# Exercise details
Exactly and only the lines from the one with "(243, 230) = (184, 379): white" through the end of the listing are to be transcribed, both ends included.

# Entries provided
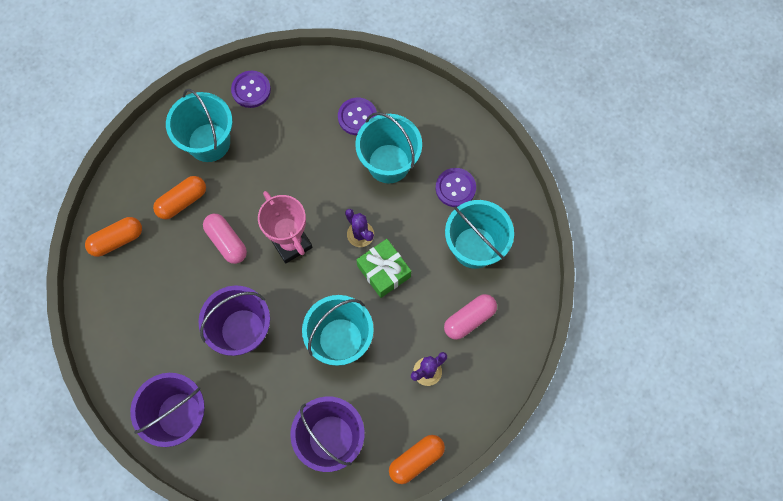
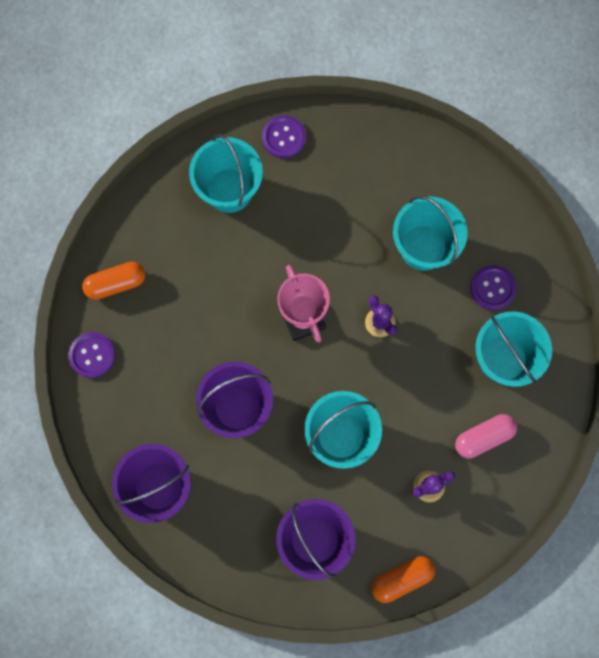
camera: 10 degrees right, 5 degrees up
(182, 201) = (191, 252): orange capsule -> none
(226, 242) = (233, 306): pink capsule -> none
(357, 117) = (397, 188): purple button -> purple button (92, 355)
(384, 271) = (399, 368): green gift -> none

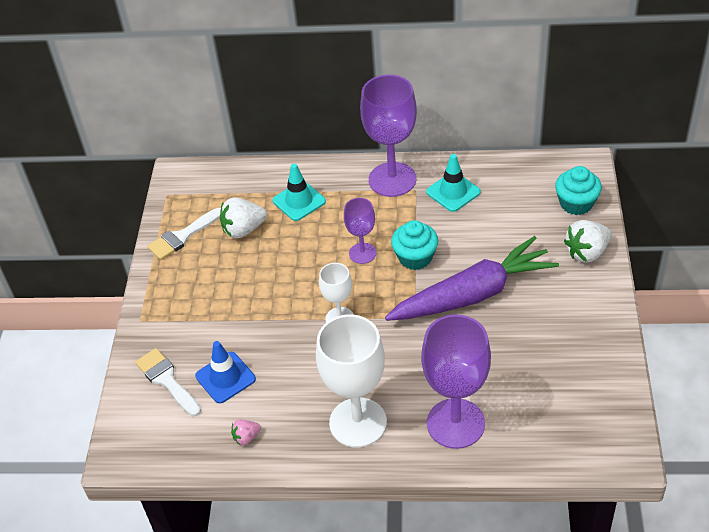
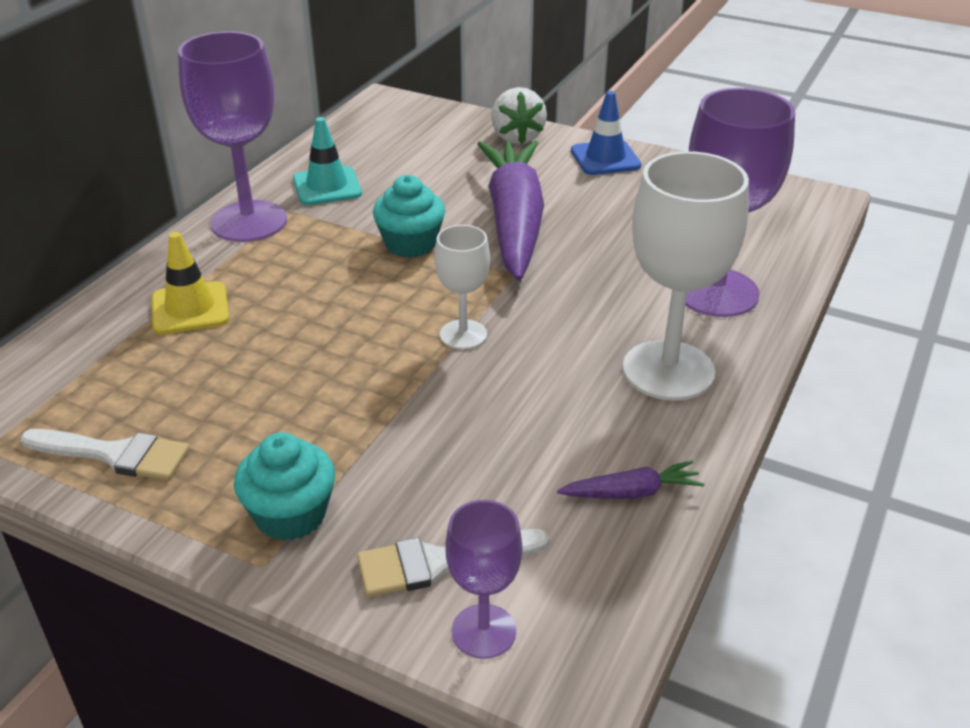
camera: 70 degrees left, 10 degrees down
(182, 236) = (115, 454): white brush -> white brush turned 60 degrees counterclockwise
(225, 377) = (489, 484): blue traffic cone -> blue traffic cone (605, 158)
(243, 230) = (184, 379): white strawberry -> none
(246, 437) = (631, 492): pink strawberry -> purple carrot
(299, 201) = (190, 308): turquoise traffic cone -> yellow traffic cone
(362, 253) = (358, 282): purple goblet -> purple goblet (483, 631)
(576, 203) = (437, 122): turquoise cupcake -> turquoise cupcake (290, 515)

# Solution for this problem
(243, 230) = (184, 379): white strawberry -> none
(246, 437) = (631, 492): pink strawberry -> purple carrot
(299, 201) = (190, 308): turquoise traffic cone -> yellow traffic cone
(362, 253) = (358, 282): purple goblet -> purple goblet (483, 631)
(576, 203) = (437, 122): turquoise cupcake -> turquoise cupcake (290, 515)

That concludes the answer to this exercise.